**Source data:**
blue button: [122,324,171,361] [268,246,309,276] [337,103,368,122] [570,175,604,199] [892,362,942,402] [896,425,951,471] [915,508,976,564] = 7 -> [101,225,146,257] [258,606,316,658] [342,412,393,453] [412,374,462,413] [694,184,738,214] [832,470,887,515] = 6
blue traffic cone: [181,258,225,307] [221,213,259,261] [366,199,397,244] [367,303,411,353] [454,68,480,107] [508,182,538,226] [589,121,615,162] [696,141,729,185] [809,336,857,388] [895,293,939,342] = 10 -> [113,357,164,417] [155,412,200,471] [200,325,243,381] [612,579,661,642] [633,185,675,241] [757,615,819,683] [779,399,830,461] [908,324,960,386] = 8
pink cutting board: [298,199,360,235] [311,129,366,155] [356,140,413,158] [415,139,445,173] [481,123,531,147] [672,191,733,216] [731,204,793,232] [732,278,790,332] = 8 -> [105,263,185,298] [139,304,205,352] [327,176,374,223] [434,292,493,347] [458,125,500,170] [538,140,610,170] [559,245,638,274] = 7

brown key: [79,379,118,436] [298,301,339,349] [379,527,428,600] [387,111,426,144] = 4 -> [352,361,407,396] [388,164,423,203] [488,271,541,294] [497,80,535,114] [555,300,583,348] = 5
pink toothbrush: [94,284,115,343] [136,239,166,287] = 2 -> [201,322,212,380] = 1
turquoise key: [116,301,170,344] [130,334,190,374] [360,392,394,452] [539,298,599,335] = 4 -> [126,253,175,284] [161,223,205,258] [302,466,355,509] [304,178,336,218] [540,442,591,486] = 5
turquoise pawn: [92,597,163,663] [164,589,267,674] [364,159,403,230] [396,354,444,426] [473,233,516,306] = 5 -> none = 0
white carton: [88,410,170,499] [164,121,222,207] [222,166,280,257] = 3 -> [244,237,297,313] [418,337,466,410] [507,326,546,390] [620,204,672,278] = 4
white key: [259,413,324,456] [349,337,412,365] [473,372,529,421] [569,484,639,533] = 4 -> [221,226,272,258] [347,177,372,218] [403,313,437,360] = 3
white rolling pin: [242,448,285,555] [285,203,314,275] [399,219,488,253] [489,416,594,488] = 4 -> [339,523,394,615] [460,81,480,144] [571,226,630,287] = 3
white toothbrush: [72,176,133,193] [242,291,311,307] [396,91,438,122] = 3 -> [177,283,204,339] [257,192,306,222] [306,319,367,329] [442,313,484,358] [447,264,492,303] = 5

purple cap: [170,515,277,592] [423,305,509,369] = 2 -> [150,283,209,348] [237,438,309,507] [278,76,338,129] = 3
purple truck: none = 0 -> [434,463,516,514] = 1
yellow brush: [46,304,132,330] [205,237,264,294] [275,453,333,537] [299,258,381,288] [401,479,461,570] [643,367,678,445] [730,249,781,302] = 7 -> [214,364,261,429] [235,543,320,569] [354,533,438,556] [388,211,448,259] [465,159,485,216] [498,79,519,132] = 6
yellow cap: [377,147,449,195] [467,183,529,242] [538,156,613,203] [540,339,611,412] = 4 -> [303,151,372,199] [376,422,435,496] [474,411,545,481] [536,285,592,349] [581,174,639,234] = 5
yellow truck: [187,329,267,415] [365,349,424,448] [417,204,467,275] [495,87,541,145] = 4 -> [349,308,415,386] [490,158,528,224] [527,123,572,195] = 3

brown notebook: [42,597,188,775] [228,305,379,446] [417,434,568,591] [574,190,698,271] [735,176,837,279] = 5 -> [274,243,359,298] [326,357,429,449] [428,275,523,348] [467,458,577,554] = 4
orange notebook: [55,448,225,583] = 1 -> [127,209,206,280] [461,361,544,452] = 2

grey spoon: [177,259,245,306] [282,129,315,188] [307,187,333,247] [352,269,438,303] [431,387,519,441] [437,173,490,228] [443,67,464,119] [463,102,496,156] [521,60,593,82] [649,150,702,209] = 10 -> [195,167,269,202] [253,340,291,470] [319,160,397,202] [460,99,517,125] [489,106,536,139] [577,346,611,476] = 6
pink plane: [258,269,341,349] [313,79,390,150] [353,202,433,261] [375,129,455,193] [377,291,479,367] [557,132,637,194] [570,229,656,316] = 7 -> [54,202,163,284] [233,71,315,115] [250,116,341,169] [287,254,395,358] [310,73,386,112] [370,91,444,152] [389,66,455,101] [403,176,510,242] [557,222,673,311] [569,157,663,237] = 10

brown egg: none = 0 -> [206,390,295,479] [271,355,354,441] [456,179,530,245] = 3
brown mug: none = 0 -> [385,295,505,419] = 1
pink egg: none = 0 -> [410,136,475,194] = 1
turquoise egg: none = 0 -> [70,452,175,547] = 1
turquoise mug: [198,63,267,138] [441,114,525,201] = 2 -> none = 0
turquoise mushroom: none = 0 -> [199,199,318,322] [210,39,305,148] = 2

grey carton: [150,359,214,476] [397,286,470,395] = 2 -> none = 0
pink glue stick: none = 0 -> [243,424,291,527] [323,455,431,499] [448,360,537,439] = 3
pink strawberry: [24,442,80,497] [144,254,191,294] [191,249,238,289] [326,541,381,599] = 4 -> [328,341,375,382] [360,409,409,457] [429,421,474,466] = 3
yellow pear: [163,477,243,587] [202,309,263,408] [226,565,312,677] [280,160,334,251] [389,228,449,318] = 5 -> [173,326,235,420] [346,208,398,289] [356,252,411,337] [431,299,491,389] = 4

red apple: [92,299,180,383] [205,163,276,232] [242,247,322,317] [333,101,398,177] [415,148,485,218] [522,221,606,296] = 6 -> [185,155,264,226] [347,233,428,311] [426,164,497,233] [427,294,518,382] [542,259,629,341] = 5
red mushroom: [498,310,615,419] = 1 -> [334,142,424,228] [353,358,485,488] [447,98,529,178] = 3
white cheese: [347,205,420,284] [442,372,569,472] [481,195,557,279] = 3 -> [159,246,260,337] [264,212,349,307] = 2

**Required work:** Each line above that contains the string "purple" counts once; give the number of such lines and nothing more.

**Answer to the exercise:** 2